Exercise data –

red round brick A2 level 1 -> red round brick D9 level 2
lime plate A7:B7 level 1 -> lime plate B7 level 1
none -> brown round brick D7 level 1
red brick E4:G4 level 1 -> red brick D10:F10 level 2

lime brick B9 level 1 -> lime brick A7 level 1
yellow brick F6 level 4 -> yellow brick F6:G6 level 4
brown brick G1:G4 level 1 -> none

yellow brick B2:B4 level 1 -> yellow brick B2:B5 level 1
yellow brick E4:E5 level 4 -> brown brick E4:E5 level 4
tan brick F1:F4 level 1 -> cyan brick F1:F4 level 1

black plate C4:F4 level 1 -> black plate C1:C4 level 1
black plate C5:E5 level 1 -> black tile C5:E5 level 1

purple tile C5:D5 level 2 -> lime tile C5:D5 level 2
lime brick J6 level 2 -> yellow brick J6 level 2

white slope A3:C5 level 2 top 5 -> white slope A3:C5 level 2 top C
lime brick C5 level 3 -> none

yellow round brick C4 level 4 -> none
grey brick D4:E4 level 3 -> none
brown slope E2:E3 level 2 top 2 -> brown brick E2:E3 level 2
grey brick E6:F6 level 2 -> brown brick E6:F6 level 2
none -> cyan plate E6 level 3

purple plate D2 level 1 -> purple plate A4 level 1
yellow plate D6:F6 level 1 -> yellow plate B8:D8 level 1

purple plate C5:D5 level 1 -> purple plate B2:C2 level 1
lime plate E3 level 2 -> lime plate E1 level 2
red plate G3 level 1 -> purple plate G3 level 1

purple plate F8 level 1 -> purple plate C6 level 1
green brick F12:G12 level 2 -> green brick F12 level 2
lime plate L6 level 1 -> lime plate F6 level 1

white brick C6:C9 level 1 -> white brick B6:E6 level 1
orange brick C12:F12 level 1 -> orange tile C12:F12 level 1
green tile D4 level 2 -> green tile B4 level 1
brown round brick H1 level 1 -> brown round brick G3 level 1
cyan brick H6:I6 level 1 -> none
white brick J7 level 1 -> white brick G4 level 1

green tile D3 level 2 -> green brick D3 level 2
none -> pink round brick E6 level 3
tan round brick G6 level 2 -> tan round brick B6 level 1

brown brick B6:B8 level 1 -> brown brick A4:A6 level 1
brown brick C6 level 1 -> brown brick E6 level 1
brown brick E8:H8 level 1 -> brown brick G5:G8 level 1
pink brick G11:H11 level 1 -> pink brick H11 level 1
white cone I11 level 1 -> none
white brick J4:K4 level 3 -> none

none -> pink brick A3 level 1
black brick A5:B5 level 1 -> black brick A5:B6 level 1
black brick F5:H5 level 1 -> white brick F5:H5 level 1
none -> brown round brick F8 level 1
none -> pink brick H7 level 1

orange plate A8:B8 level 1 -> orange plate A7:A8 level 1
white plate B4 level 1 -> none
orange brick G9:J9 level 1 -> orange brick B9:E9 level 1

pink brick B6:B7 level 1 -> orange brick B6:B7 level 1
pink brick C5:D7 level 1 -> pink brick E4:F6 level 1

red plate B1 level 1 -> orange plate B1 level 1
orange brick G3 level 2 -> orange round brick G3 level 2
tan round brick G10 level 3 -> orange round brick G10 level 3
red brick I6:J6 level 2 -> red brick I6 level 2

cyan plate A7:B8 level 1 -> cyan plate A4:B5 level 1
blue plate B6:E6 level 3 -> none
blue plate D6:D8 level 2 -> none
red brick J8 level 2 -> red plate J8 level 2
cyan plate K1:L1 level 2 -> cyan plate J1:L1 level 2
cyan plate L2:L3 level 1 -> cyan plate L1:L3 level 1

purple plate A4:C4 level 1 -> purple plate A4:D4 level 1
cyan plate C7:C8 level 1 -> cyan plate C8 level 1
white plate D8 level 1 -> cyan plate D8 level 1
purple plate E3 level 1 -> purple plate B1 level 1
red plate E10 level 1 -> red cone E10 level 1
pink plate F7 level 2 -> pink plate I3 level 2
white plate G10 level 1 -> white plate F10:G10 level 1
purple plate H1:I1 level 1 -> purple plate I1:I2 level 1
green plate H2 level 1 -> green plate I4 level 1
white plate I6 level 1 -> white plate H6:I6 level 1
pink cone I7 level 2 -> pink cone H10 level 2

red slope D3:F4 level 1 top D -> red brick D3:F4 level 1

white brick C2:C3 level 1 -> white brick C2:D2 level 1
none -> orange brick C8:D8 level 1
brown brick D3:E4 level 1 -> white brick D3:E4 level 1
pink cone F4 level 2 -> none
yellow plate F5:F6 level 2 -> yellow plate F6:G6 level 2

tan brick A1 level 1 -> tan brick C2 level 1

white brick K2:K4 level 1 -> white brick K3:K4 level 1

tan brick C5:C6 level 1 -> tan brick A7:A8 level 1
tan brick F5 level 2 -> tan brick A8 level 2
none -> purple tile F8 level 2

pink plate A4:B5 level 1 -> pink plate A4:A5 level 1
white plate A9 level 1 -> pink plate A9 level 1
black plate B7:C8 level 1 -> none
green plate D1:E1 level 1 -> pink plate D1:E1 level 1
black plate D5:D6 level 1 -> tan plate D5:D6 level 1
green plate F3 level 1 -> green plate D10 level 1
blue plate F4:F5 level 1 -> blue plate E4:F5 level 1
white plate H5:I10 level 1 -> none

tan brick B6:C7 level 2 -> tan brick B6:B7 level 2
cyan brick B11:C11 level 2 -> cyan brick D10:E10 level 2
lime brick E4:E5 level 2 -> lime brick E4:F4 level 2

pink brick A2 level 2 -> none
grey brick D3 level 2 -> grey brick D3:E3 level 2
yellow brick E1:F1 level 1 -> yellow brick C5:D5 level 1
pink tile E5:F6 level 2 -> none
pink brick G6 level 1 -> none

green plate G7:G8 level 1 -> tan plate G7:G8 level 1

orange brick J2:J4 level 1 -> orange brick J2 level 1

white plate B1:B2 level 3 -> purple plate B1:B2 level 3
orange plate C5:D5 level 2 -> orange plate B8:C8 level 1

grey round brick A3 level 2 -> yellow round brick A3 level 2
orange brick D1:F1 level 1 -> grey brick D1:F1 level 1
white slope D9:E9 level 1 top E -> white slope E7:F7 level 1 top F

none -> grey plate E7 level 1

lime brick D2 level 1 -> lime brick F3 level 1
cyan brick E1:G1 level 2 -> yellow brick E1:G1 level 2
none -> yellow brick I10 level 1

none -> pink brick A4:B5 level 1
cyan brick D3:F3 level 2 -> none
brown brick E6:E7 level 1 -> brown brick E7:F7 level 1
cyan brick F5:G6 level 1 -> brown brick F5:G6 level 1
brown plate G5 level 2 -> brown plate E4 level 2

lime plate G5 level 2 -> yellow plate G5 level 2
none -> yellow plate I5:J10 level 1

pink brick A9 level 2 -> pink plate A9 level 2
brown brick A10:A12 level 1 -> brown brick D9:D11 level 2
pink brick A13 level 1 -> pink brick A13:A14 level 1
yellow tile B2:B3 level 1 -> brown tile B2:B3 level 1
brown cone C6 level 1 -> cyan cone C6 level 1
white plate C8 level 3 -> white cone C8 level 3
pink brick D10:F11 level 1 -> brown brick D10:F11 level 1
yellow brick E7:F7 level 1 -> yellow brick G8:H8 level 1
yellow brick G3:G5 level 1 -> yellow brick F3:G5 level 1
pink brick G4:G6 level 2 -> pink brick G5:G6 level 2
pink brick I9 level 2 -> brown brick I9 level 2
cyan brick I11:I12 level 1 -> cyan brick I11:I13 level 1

Exercise details –
Of the lines above, extract only those from the line with "yellow brick E4:E5" to the line with "none -> cyan plate E6 level 3", both included, exactly as written.

Result of the task –
yellow brick E4:E5 level 4 -> brown brick E4:E5 level 4
tan brick F1:F4 level 1 -> cyan brick F1:F4 level 1

black plate C4:F4 level 1 -> black plate C1:C4 level 1
black plate C5:E5 level 1 -> black tile C5:E5 level 1

purple tile C5:D5 level 2 -> lime tile C5:D5 level 2
lime brick J6 level 2 -> yellow brick J6 level 2

white slope A3:C5 level 2 top 5 -> white slope A3:C5 level 2 top C
lime brick C5 level 3 -> none

yellow round brick C4 level 4 -> none
grey brick D4:E4 level 3 -> none
brown slope E2:E3 level 2 top 2 -> brown brick E2:E3 level 2
grey brick E6:F6 level 2 -> brown brick E6:F6 level 2
none -> cyan plate E6 level 3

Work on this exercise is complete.